**Data to examine:**
--

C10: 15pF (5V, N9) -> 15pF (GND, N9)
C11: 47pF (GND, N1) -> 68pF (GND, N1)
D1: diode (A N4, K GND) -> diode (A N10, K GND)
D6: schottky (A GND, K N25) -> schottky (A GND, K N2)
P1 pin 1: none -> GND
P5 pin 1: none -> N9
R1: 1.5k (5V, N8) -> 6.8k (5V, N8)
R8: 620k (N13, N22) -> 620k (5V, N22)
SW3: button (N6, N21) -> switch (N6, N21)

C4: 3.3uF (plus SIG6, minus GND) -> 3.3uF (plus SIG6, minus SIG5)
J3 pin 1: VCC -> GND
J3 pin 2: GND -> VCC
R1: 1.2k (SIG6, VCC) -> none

--

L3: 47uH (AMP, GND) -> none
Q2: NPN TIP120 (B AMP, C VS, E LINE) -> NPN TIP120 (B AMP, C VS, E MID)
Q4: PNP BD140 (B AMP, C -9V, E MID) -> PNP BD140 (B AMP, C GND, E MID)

--

Everything starting at the line containing "C10: 15pF (5V, N9) -> 15pF (GND, N9)" and ending at the line containing "R1: 1.5k (5V, N8) -> 6.8k (5V, N8)" in the records above should be repeated exactly, and only that.

C10: 15pF (5V, N9) -> 15pF (GND, N9)
C11: 47pF (GND, N1) -> 68pF (GND, N1)
D1: diode (A N4, K GND) -> diode (A N10, K GND)
D6: schottky (A GND, K N25) -> schottky (A GND, K N2)
P1 pin 1: none -> GND
P5 pin 1: none -> N9
R1: 1.5k (5V, N8) -> 6.8k (5V, N8)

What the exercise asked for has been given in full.